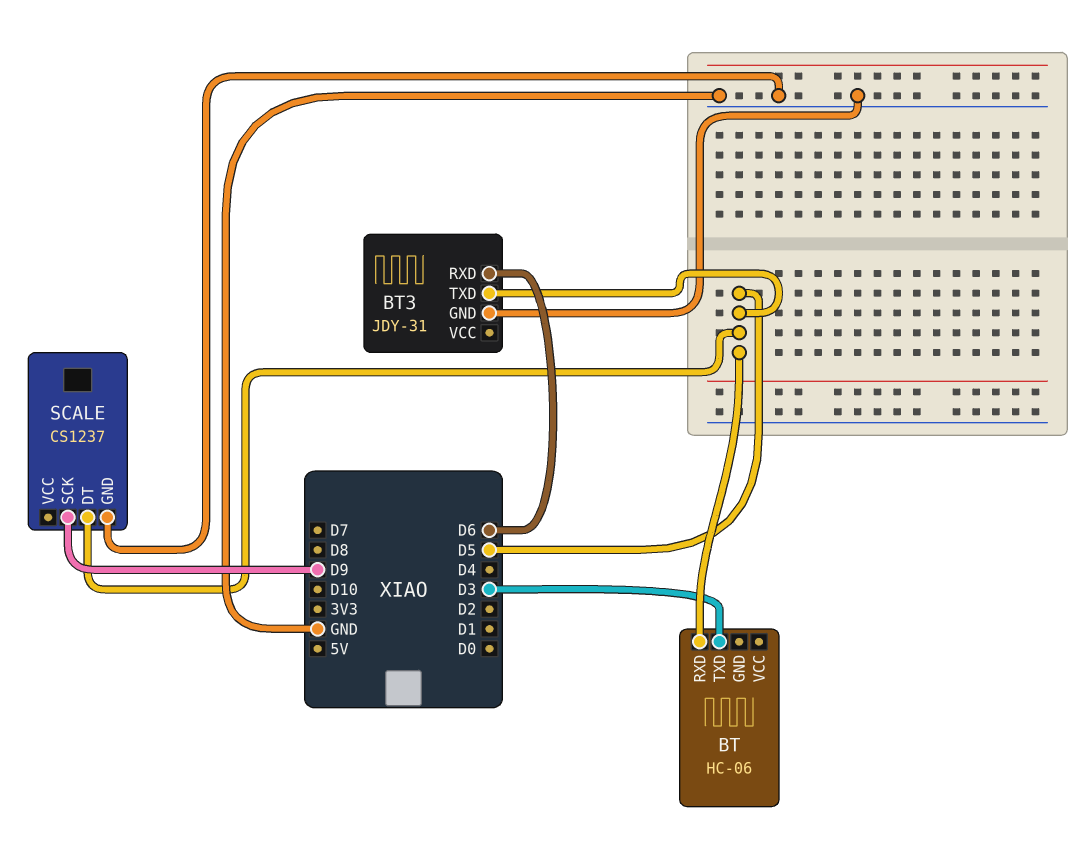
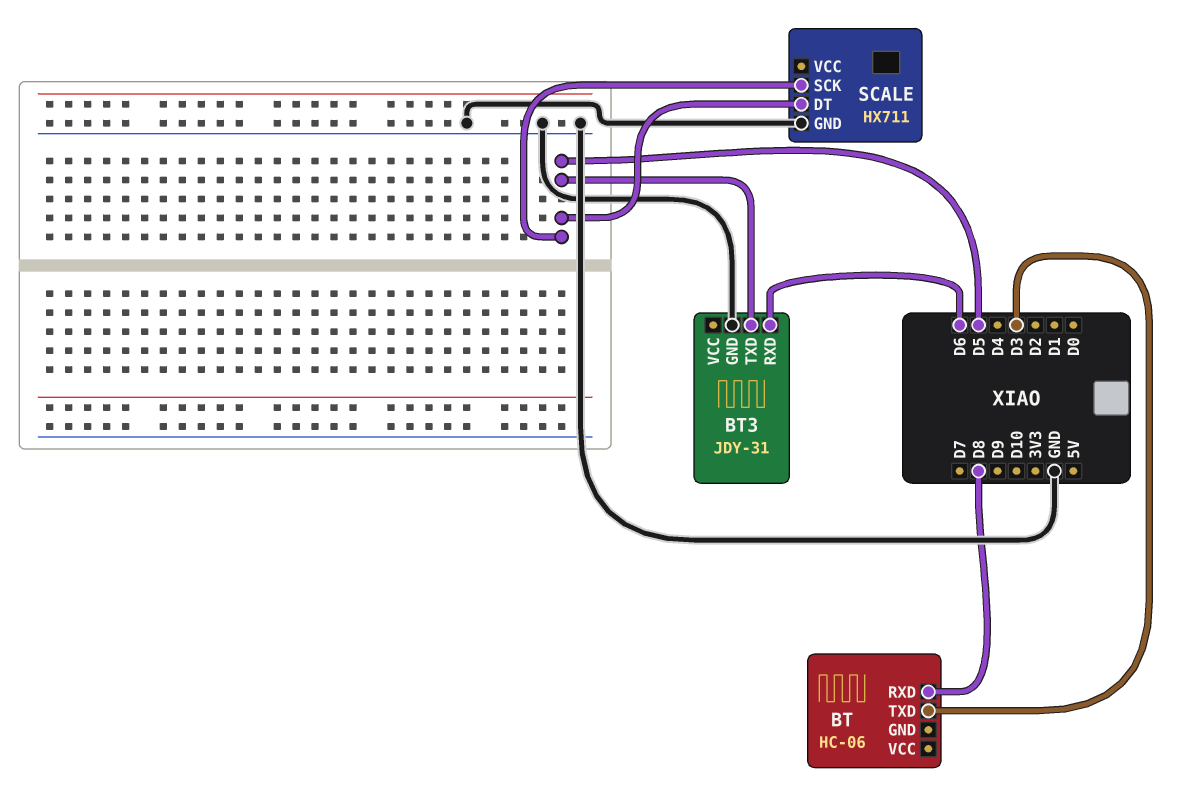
BT pin RXD: D5 -> D8
SCALE: CS1237 -> HX711
SCALE pin SCK: D9 -> D5

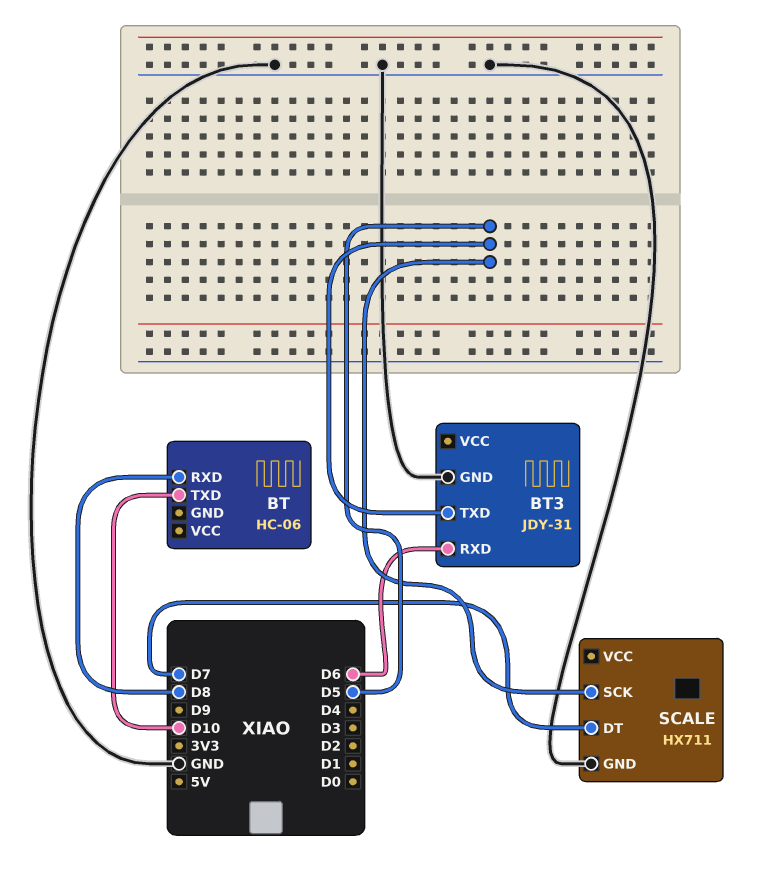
BT pin TXD: D3 -> D10
SCALE pin DT: D5 -> D7

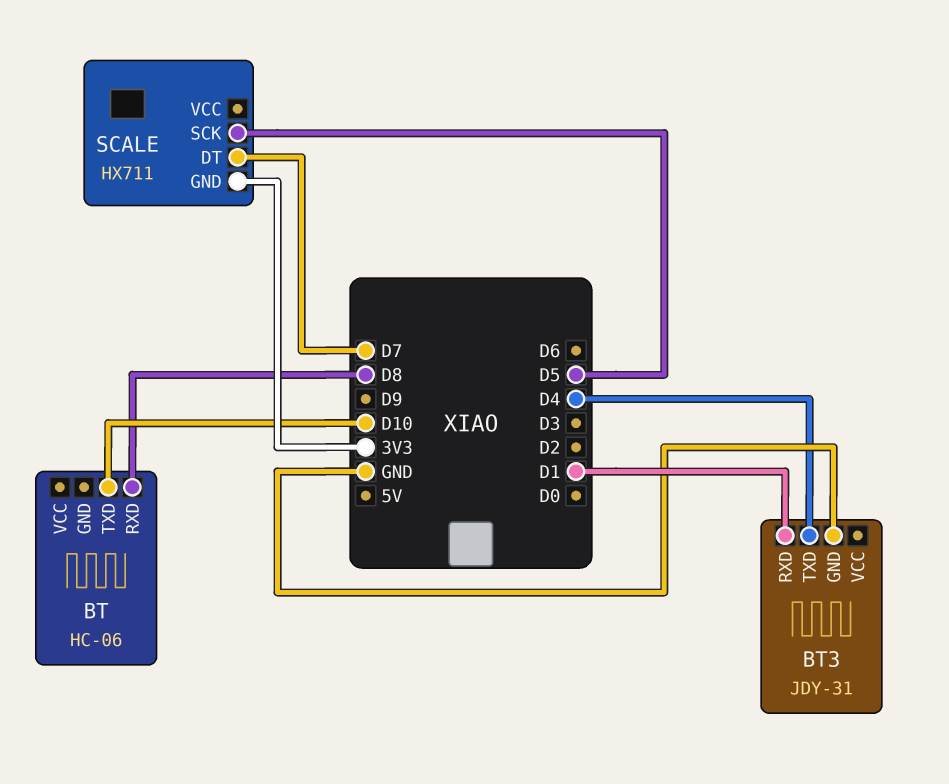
BT3 pin RXD: D6 -> D1
BT3 pin TXD: D5 -> D4
SCALE pin GND: GND -> 3V3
- - -
== Aim of the task ==
Return the records above verbatim, images excluded.

== Written answer ==
BT pin RXD: D5 -> D8
SCALE: CS1237 -> HX711
SCALE pin SCK: D9 -> D5

BT pin TXD: D3 -> D10
SCALE pin DT: D5 -> D7

BT3 pin RXD: D6 -> D1
BT3 pin TXD: D5 -> D4
SCALE pin GND: GND -> 3V3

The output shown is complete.